## [Written instruction]
List each line of the items below that contains the word "survives". Case counts.

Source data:
+-------+
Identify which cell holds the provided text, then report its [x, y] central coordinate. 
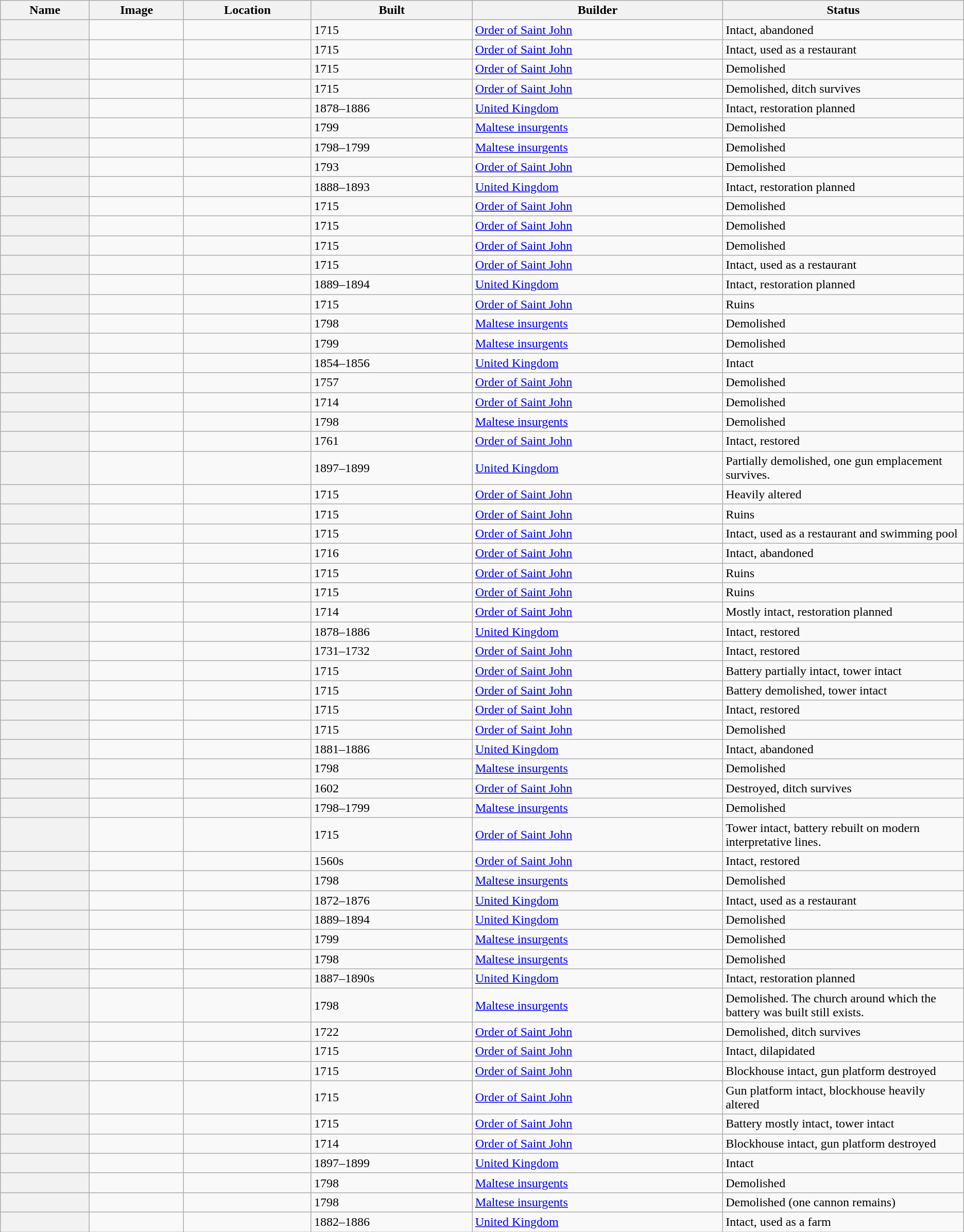
Tower intact, battery rebuilt on modern interpretative lines. [844, 834]
Heavily altered [844, 494]
Battery mostly intact, tower intact [844, 1124]
Destroyed, ditch survives [844, 788]
1854–1856 [391, 363]
1560s [391, 861]
Demolished. The church around which the battery was built still exists. [844, 1005]
Battery demolished, tower intact [844, 691]
1882–1886 [391, 1222]
Battery partially intact, tower intact [844, 671]
1757 [391, 383]
1722 [391, 1032]
Intact, used as a restaurant and swimming pool [844, 533]
Mostly intact, restoration planned [844, 612]
1872–1876 [391, 901]
Partially demolished, one gun emplacement survives. [844, 468]
Intact, used as a farm [844, 1222]
Intact, dilapidated [844, 1052]
Demolished (one cannon remains) [844, 1202]
1881–1886 [391, 749]
1716 [391, 553]
Built [391, 10]
Status [844, 10]
1761 [391, 441]
1887–1890s [391, 979]
1888–1893 [391, 186]
Name [45, 10]
Gun platform intact, blockhouse heavily altered [844, 1098]
Image [137, 10]
Builder [597, 10]
Location [248, 10]
1731–1732 [391, 651]
1793 [391, 167]
1602 [391, 788]
Identify which cell holds the provided text, then report its [x, y] central coordinate. 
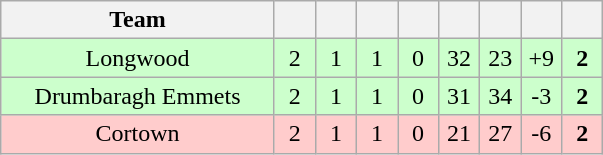
Drumbaragh Emmets [138, 96]
-6 [542, 134]
Cortown [138, 134]
Team [138, 20]
23 [500, 58]
27 [500, 134]
Longwood [138, 58]
32 [460, 58]
21 [460, 134]
34 [500, 96]
-3 [542, 96]
31 [460, 96]
+9 [542, 58]
Extract the [X, Y] coordinate from the center of the cell holding the provided text.  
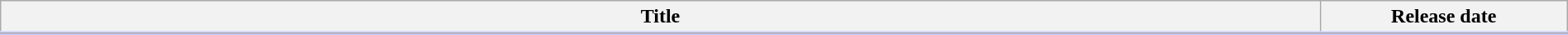
Title [660, 17]
Release date [1444, 17]
Provide the [x, y] coordinate of the cell's center where the given text is located.  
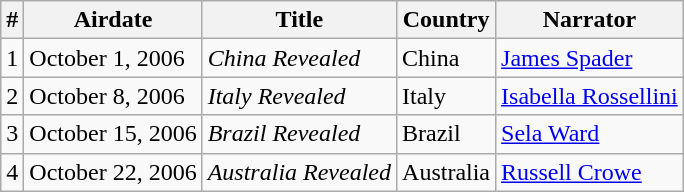
Narrator [590, 20]
James Spader [590, 58]
Australia [446, 172]
October 1, 2006 [113, 58]
3 [12, 134]
Italy [446, 96]
October 22, 2006 [113, 172]
Brazil [446, 134]
1 [12, 58]
Isabella Rossellini [590, 96]
October 8, 2006 [113, 96]
Country [446, 20]
Airdate [113, 20]
Italy Revealed [299, 96]
China Revealed [299, 58]
Australia Revealed [299, 172]
Brazil Revealed [299, 134]
Sela Ward [590, 134]
4 [12, 172]
2 [12, 96]
# [12, 20]
Russell Crowe [590, 172]
Title [299, 20]
China [446, 58]
October 15, 2006 [113, 134]
Capture the cell that displays the provided text and extract its (X, Y) central coordinate. 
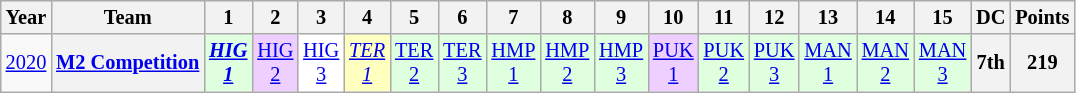
10 (673, 17)
Year (26, 17)
DC (990, 17)
HMP2 (567, 63)
HMP3 (621, 63)
MAN1 (828, 63)
PUK2 (723, 63)
14 (886, 17)
13 (828, 17)
9 (621, 17)
TER2 (414, 63)
MAN2 (886, 63)
3 (321, 17)
PUK3 (774, 63)
M2 Competition (128, 63)
Team (128, 17)
HMP1 (513, 63)
12 (774, 17)
MAN3 (942, 63)
1 (228, 17)
2020 (26, 63)
219 (1042, 63)
HIG2 (275, 63)
HIG3 (321, 63)
5 (414, 17)
7th (990, 63)
TER3 (462, 63)
2 (275, 17)
TER1 (367, 63)
PUK1 (673, 63)
4 (367, 17)
HIG1 (228, 63)
15 (942, 17)
8 (567, 17)
11 (723, 17)
6 (462, 17)
Points (1042, 17)
7 (513, 17)
Determine the (X, Y) coordinate at the center of the cell enclosing the given text.  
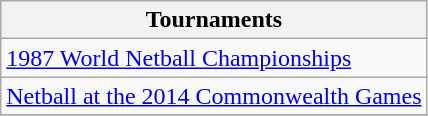
1987 World Netball Championships (214, 58)
Netball at the 2014 Commonwealth Games (214, 96)
Tournaments (214, 20)
From the cell containing the given text, extract its center point as (X, Y) coordinate. 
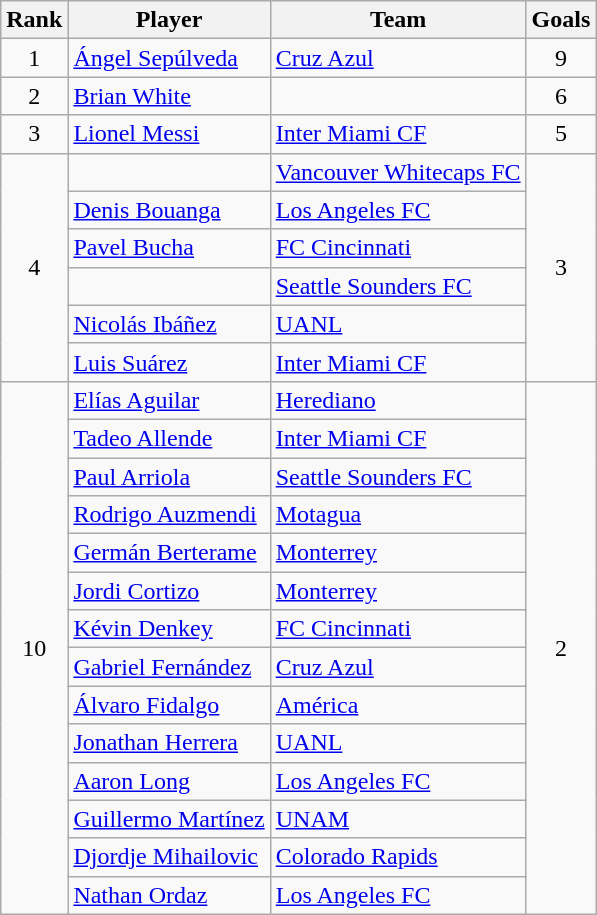
6 (561, 96)
Rank (34, 20)
5 (561, 134)
Elías Aguilar (169, 400)
Tadeo Allende (169, 438)
Aaron Long (169, 781)
Gabriel Fernández (169, 667)
4 (34, 267)
Guillermo Martínez (169, 819)
Ángel Sepúlveda (169, 58)
Player (169, 20)
Jordi Cortizo (169, 591)
Jonathan Herrera (169, 743)
10 (34, 648)
Motagua (398, 515)
Lionel Messi (169, 134)
Denis Bouanga (169, 210)
Álvaro Fidalgo (169, 705)
Goals (561, 20)
Paul Arriola (169, 477)
Kévin Denkey (169, 629)
Team (398, 20)
Vancouver Whitecaps FC (398, 172)
Pavel Bucha (169, 248)
Djordje Mihailovic (169, 857)
1 (34, 58)
Colorado Rapids (398, 857)
Rodrigo Auzmendi (169, 515)
Brian White (169, 96)
UNAM (398, 819)
Luis Suárez (169, 362)
Nathan Ordaz (169, 895)
Nicolás Ibáñez (169, 324)
América (398, 705)
9 (561, 58)
Germán Berterame (169, 553)
Herediano (398, 400)
Provide the (x, y) coordinate of the cell's center where the given text is located.  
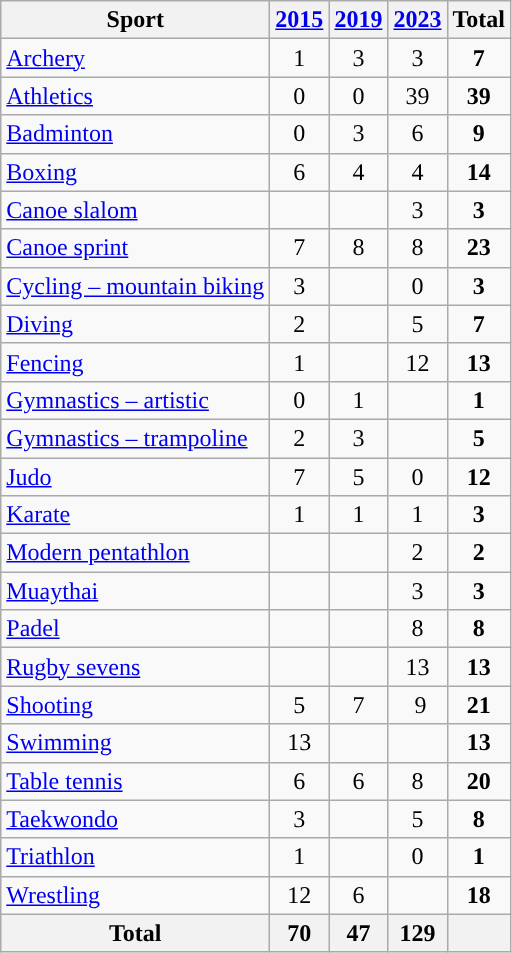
+-------+
## [Solution for this task]
Destroyed, ditch survives [844, 788]
Partially demolished, one gun emplacement survives. [844, 468]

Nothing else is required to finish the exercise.